• **Instructions to follow**
From the listing below, pull each line that includes "camera".

• **Material supplied**
<<<<

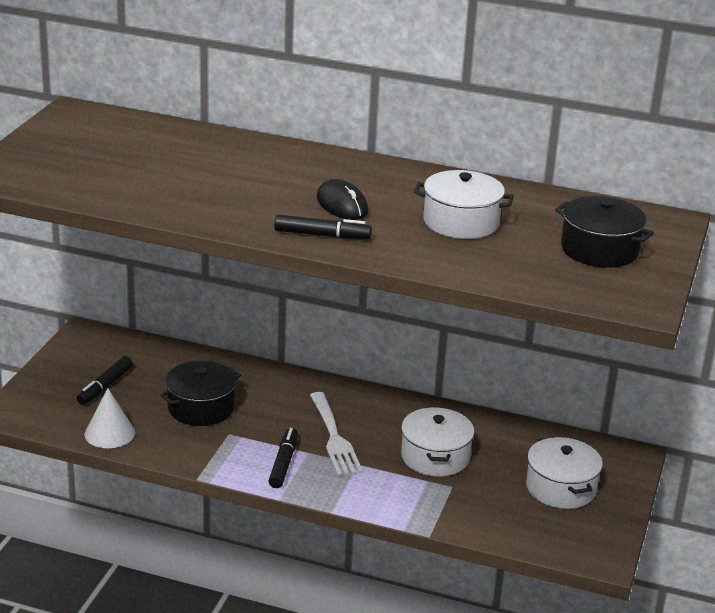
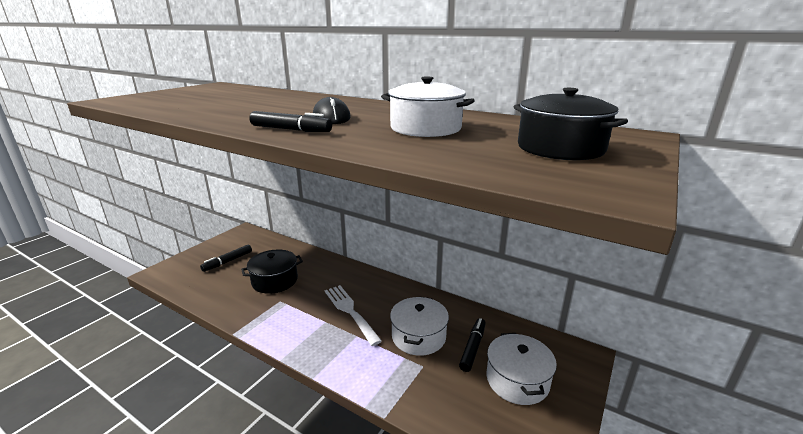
camera: 15 degrees right, 5 degrees down
(109, 433) = (204, 292): white cone -> none
(283, 463) = (302, 328): black marker -> black marker (472, 348)
(334, 437) = (350, 311): white fork -> white fork turned 150 degrees clockwise

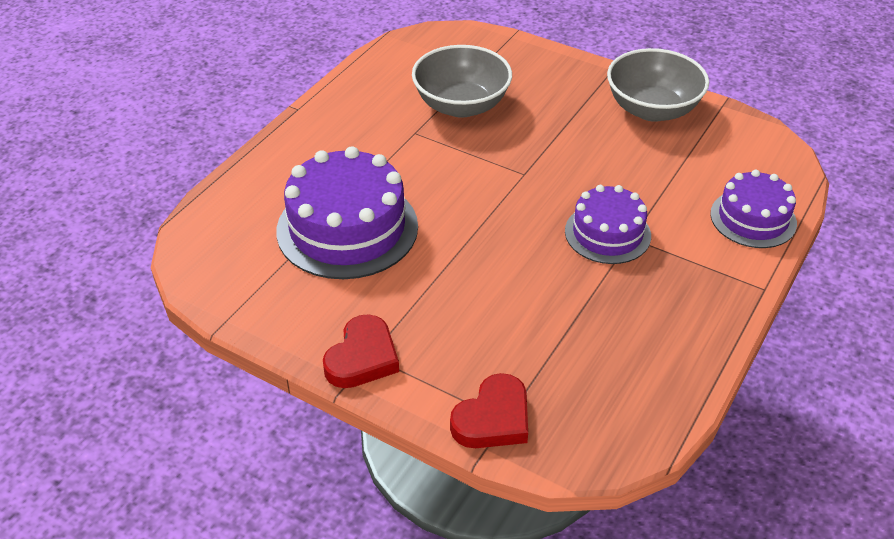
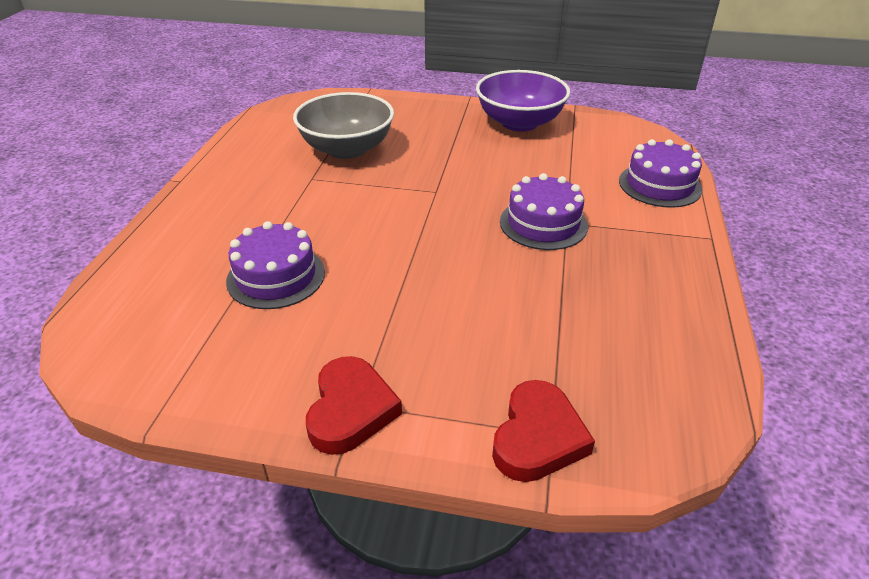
camera: 20 degrees left, 5 degrees down
(347, 228) = (276, 276): purple cake -> purple cake, size x0.60
(652, 109) = (519, 123): grey bowl -> purple bowl

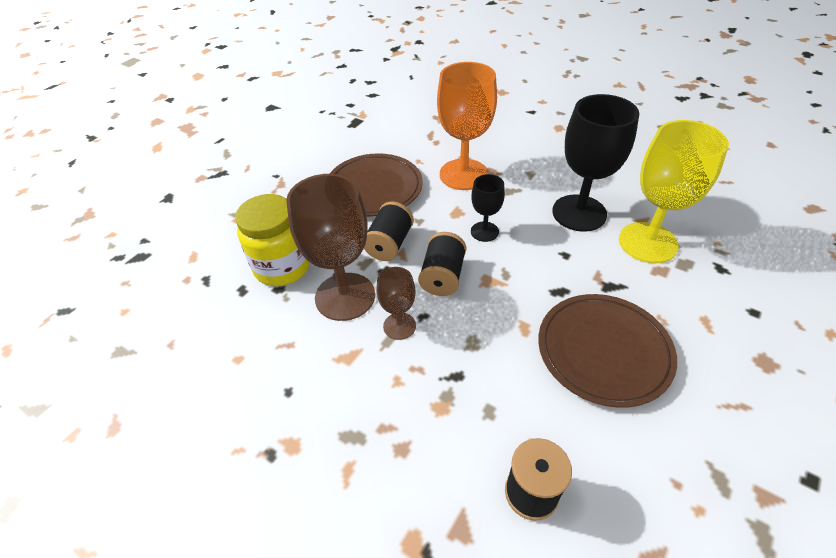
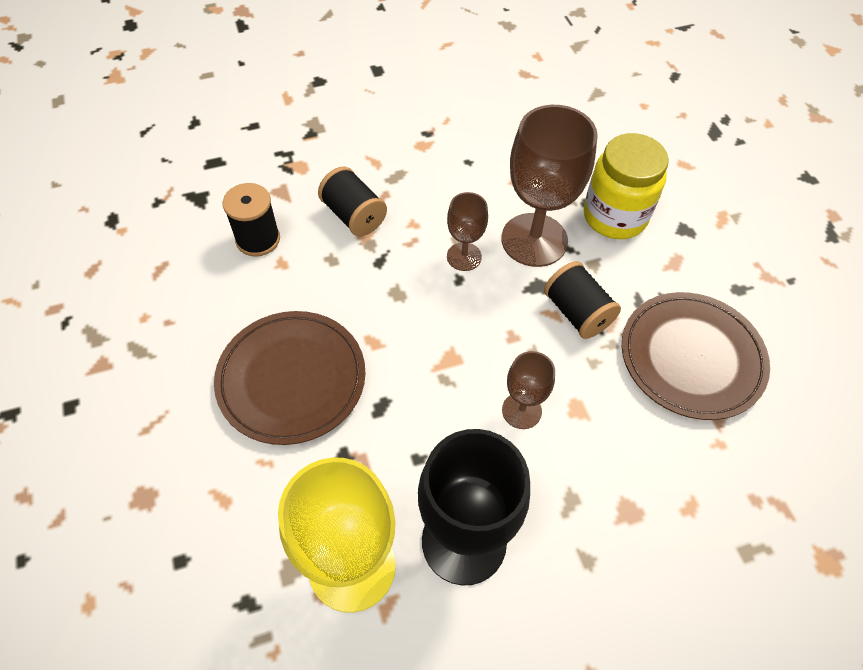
camera: 125 degrees right, 10 degrees up
(442, 276) = (491, 325): black spool -> black spool (354, 215)
(463, 174) = (648, 473): orange goblet -> none
(484, 231) = (521, 410): black goblet -> brown goblet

>>>>

• **Solution**
camera: 15 degrees right, 5 degrees down
camera: 20 degrees left, 5 degrees down
camera: 125 degrees right, 10 degrees up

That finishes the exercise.